▶ _Data to use_:
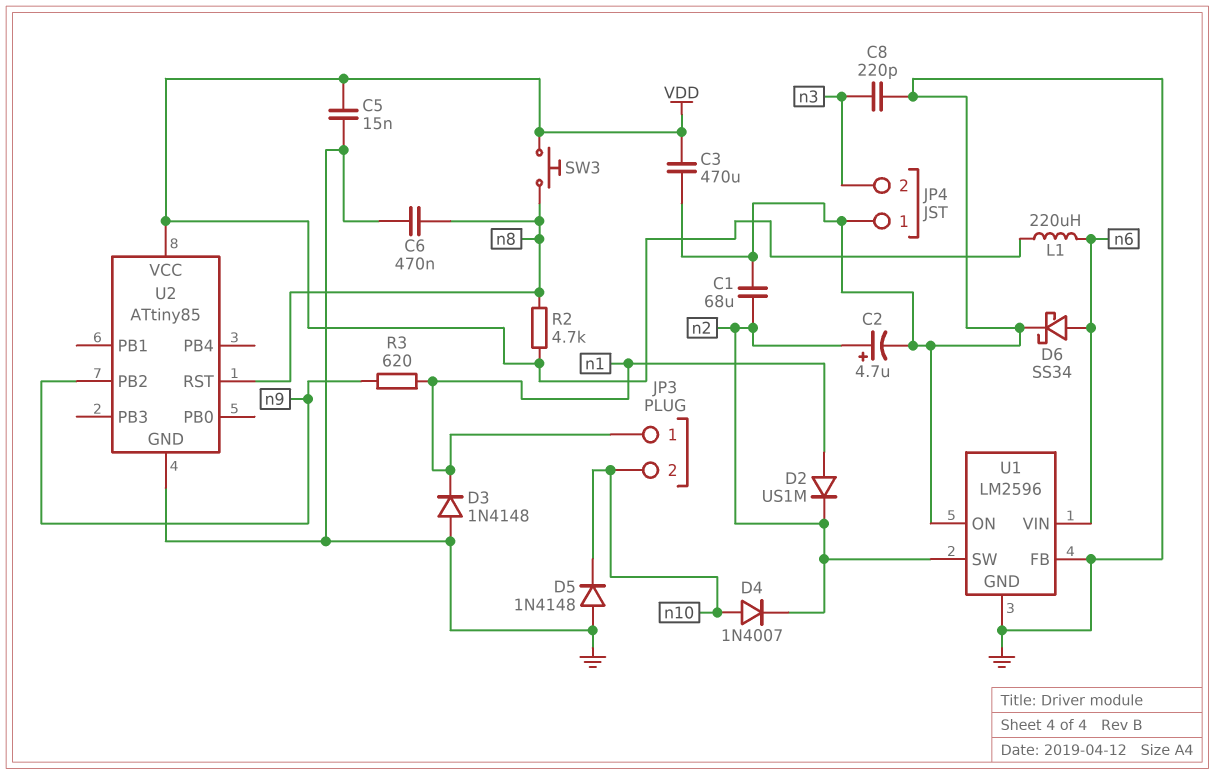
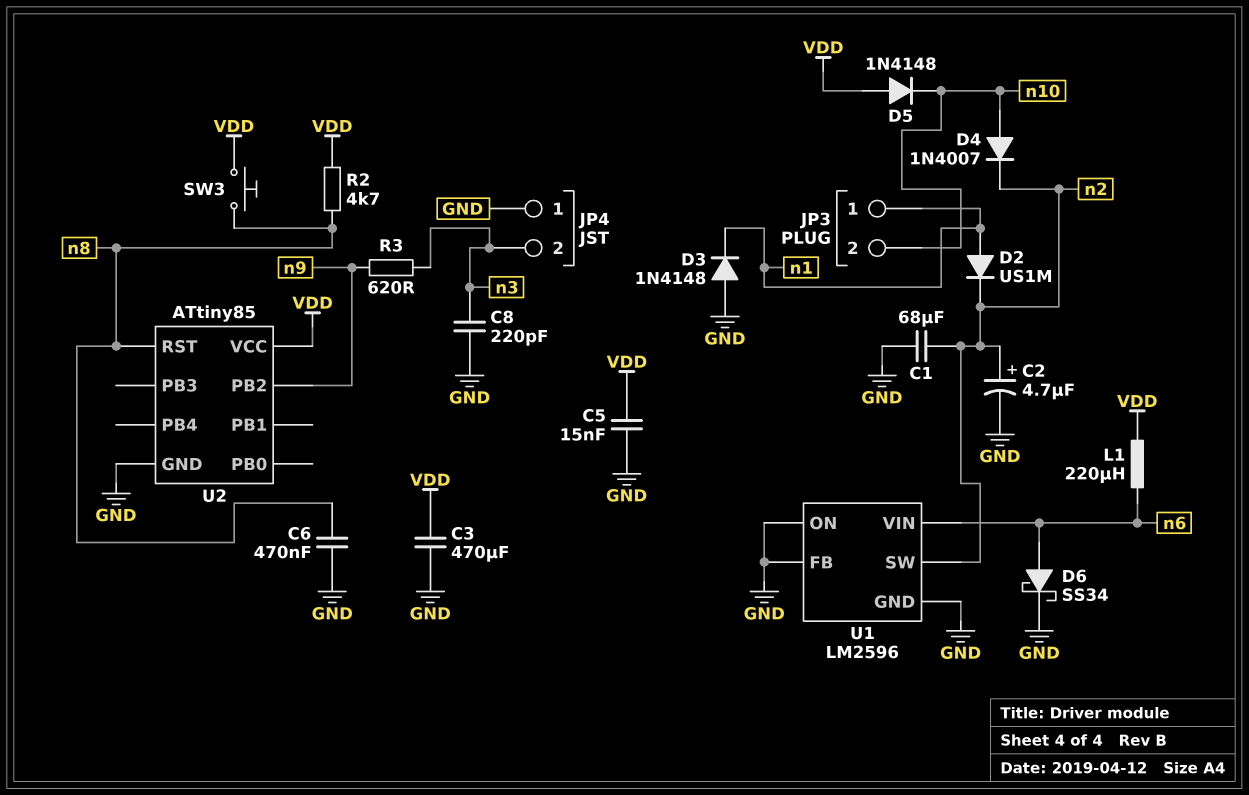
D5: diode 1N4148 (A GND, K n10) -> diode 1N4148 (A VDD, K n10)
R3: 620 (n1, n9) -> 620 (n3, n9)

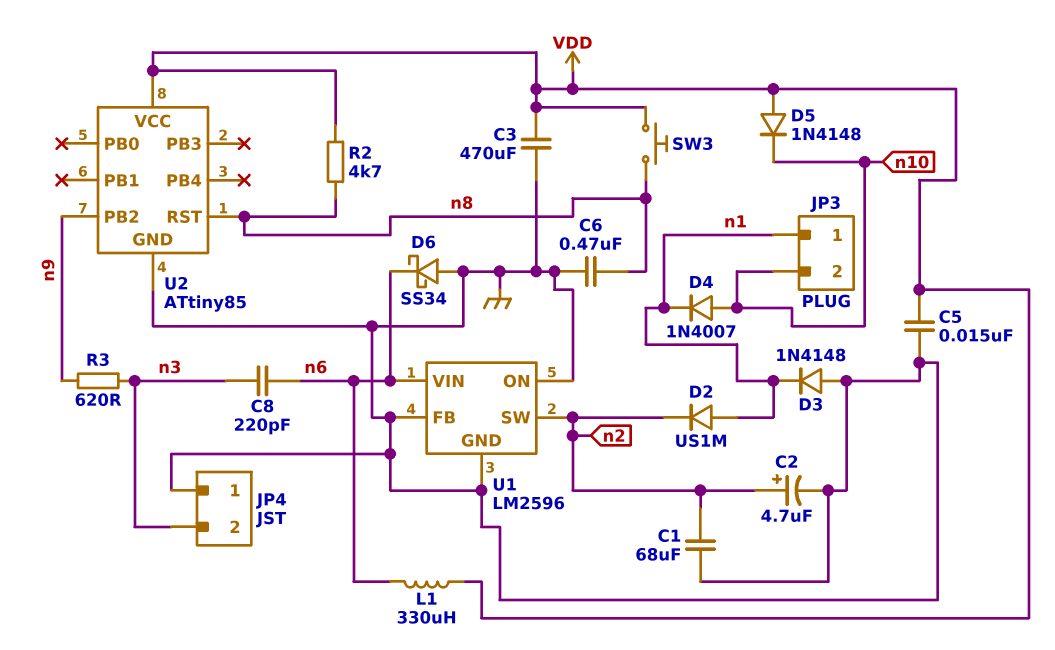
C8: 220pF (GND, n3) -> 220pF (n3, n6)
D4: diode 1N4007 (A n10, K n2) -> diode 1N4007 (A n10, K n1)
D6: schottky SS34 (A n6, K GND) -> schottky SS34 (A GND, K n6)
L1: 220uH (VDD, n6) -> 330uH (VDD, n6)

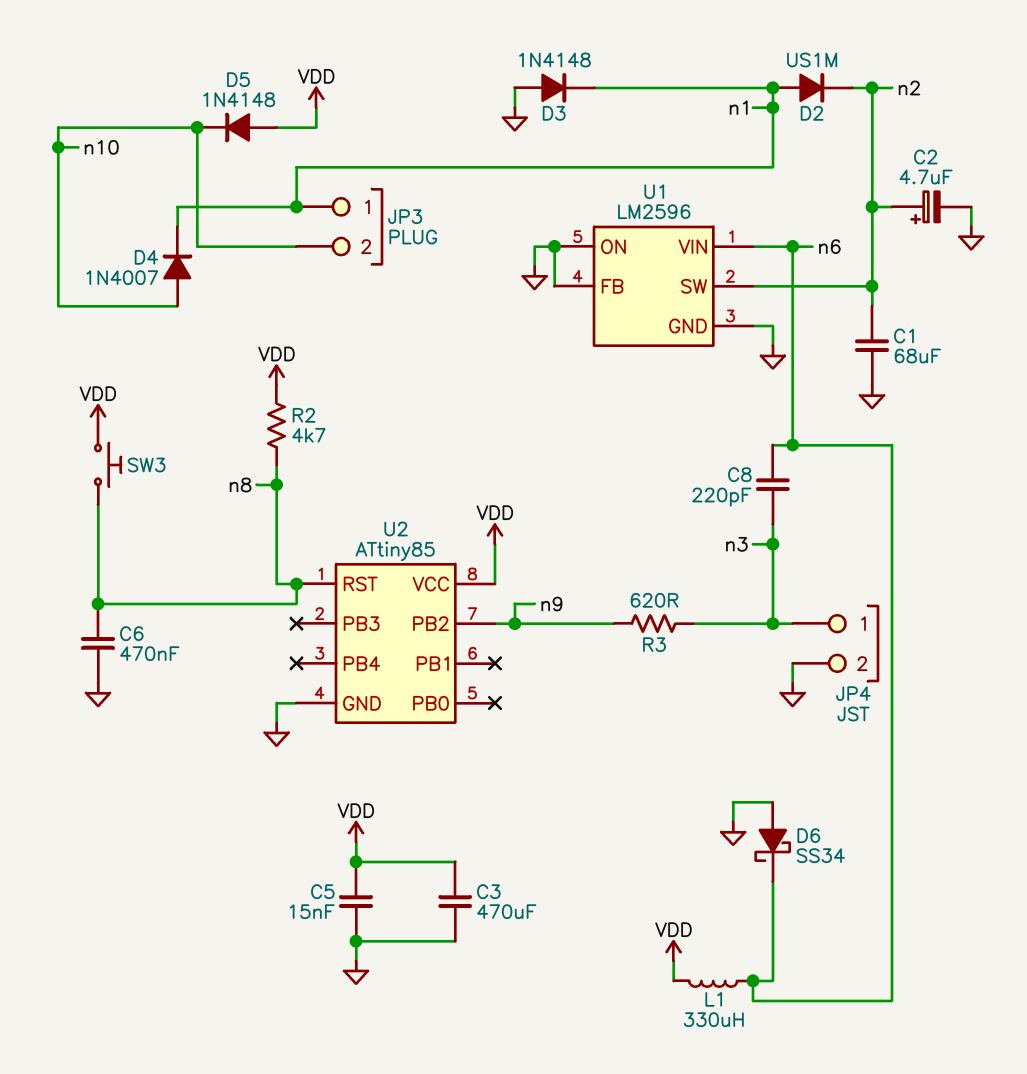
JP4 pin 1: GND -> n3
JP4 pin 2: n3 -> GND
* * *
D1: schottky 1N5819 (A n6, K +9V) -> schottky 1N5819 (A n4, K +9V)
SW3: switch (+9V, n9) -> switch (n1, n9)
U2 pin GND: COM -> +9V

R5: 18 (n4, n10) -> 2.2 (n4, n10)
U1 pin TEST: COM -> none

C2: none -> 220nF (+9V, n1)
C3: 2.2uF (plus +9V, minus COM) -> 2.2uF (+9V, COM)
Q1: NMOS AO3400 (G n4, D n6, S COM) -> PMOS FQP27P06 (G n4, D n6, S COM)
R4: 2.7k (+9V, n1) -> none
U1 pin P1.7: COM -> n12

▶ _Problem to work on_: Copy the stretch of the records above that runs from the line with "D1: schottky 1N5819" through the line with "U1 pin P1.7: COM -> n12". Both end lines belong in the copy, and nothing else does.

▶ _Reply to the task_:
D1: schottky 1N5819 (A n6, K +9V) -> schottky 1N5819 (A n4, K +9V)
SW3: switch (+9V, n9) -> switch (n1, n9)
U2 pin GND: COM -> +9V

R5: 18 (n4, n10) -> 2.2 (n4, n10)
U1 pin TEST: COM -> none

C2: none -> 220nF (+9V, n1)
C3: 2.2uF (plus +9V, minus COM) -> 2.2uF (+9V, COM)
Q1: NMOS AO3400 (G n4, D n6, S COM) -> PMOS FQP27P06 (G n4, D n6, S COM)
R4: 2.7k (+9V, n1) -> none
U1 pin P1.7: COM -> n12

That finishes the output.